How many lines in the records below contain the string "Jazz"? Case counts; reply with the number alone.

- **Item position entries**

═══

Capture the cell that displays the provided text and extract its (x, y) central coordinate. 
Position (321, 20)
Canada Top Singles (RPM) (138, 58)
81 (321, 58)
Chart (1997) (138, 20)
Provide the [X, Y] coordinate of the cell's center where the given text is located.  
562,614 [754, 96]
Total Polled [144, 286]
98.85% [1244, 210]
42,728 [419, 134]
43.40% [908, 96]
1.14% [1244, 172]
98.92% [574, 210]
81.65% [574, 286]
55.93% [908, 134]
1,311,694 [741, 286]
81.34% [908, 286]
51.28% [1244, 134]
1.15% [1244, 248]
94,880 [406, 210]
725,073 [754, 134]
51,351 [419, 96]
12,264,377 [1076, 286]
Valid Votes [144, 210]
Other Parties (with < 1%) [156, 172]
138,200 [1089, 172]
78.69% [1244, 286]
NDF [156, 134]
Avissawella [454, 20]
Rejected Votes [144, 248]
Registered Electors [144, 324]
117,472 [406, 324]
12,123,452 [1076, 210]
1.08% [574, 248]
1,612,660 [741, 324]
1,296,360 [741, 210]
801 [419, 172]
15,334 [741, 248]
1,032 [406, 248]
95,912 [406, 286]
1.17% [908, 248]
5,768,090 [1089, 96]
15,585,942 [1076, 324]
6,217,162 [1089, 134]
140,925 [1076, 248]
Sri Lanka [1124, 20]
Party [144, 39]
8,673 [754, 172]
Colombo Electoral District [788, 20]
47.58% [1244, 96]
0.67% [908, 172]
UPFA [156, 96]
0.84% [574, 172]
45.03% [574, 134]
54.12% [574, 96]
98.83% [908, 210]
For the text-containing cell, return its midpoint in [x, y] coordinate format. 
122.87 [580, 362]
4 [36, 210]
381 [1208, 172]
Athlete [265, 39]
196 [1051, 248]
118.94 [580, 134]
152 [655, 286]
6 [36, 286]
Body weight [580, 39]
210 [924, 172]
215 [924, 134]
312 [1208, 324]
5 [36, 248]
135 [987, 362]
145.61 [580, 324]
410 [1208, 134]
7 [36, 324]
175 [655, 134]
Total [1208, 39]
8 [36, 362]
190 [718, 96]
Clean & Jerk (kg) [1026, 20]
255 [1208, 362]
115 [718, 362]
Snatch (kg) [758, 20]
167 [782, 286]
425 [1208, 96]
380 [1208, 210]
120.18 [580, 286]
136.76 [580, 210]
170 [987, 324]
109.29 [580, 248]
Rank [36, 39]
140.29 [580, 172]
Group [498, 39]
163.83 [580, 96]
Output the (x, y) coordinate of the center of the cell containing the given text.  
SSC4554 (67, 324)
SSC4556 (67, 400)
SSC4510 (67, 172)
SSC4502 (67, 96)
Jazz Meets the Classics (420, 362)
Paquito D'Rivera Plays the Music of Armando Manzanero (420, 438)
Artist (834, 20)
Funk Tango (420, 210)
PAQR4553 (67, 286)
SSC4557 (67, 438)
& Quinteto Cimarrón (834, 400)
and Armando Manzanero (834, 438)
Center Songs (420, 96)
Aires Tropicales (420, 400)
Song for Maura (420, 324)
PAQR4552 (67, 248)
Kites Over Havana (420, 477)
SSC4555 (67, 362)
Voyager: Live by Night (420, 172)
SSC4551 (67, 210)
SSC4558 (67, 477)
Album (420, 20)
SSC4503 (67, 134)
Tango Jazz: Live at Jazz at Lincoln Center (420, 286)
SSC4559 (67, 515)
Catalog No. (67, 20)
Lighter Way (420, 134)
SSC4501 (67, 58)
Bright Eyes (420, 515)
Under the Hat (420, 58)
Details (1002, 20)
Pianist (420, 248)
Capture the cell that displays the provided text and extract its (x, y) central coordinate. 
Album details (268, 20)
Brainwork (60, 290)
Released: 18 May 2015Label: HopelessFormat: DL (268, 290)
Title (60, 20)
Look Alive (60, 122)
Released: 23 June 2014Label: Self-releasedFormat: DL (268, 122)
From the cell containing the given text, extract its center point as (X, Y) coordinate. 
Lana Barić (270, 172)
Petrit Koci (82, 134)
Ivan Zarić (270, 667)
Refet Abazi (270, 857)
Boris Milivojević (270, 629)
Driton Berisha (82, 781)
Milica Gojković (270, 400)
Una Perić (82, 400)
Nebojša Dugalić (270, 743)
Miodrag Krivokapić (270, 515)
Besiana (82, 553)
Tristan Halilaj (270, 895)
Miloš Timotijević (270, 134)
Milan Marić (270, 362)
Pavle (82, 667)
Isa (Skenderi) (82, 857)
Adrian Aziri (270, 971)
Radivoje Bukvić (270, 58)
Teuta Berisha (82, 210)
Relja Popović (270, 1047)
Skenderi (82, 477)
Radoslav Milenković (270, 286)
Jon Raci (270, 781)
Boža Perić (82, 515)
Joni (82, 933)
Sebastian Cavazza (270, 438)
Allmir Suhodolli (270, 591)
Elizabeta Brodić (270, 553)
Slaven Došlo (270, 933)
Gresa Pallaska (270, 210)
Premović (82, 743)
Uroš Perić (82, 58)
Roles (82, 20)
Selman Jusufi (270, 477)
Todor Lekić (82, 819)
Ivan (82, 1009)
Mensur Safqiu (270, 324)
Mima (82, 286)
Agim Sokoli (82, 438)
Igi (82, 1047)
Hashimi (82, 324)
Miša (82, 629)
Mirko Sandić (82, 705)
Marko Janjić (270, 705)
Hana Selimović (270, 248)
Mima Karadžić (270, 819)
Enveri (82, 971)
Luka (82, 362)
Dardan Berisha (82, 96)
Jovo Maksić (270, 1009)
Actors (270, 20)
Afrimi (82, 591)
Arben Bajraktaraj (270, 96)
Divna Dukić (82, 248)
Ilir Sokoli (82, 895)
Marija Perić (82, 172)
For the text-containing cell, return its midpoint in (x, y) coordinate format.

═══

- **FINISHED EXERCISE**
2